• PROBLEM REQUIREMENTS: Without the pictures, print each of the records below exactly as it appears.

######

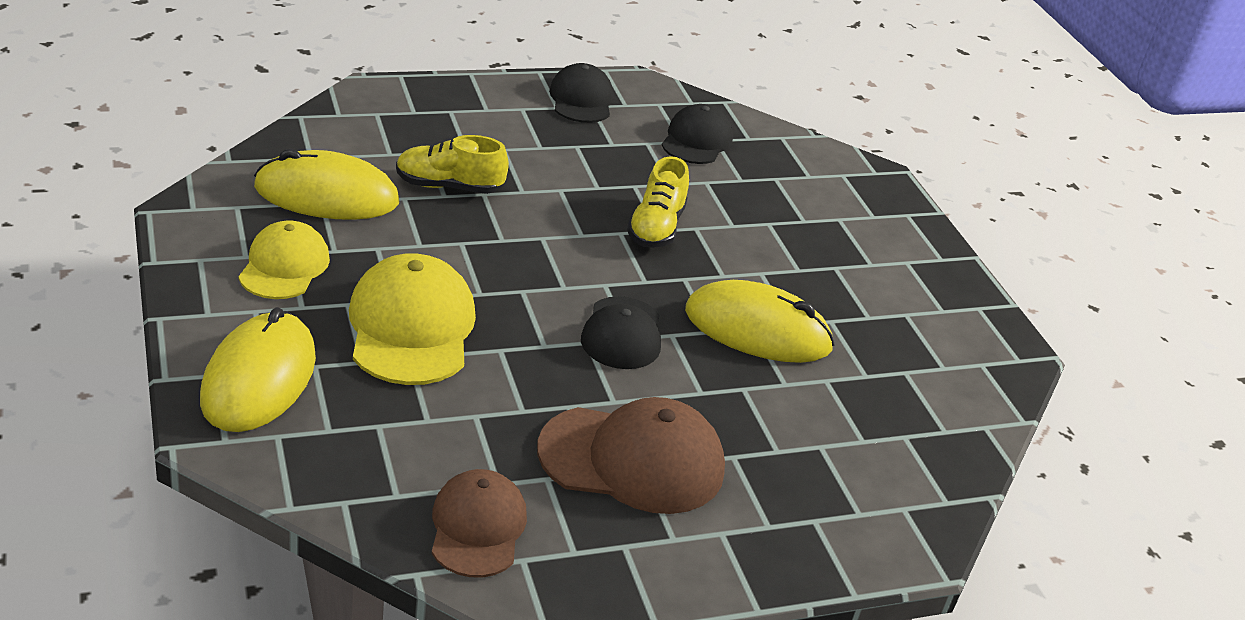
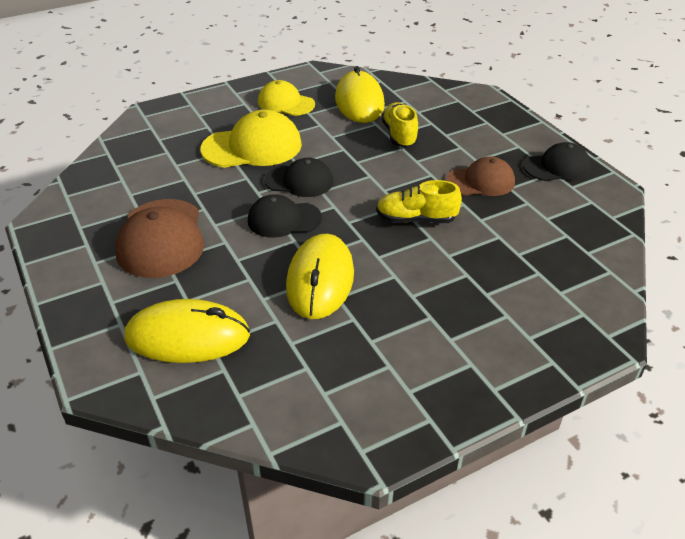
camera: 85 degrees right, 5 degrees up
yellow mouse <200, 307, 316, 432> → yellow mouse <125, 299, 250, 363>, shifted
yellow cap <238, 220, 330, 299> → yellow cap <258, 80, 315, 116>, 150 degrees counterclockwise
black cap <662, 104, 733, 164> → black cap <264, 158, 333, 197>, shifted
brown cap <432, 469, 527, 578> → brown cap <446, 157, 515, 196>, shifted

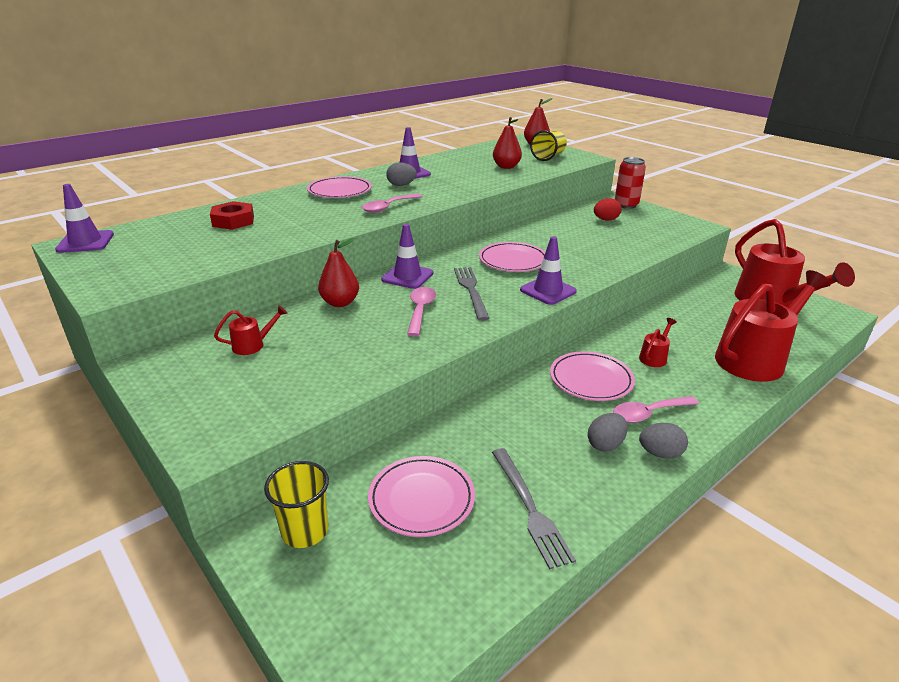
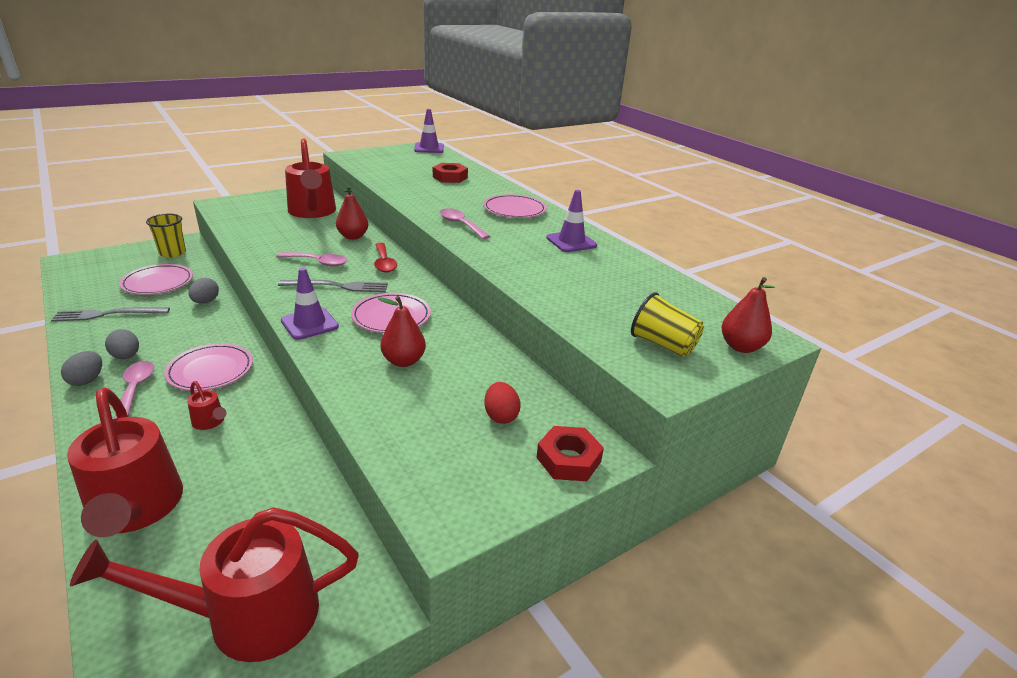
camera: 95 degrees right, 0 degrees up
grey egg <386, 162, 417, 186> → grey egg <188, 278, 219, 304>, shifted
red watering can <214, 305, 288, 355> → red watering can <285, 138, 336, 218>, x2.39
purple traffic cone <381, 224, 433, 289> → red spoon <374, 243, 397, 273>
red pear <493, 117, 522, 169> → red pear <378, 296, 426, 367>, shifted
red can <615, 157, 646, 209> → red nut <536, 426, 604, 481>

######

• ANSWER BELOW:
camera: 85 degrees right, 5 degrees up
yellow mouse <200, 307, 316, 432> → yellow mouse <125, 299, 250, 363>, shifted
yellow cap <238, 220, 330, 299> → yellow cap <258, 80, 315, 116>, 150 degrees counterclockwise
black cap <662, 104, 733, 164> → black cap <264, 158, 333, 197>, shifted
brown cap <432, 469, 527, 578> → brown cap <446, 157, 515, 196>, shifted

camera: 95 degrees right, 0 degrees up
grey egg <386, 162, 417, 186> → grey egg <188, 278, 219, 304>, shifted
red watering can <214, 305, 288, 355> → red watering can <285, 138, 336, 218>, x2.39
purple traffic cone <381, 224, 433, 289> → red spoon <374, 243, 397, 273>
red pear <493, 117, 522, 169> → red pear <378, 296, 426, 367>, shifted
red can <615, 157, 646, 209> → red nut <536, 426, 604, 481>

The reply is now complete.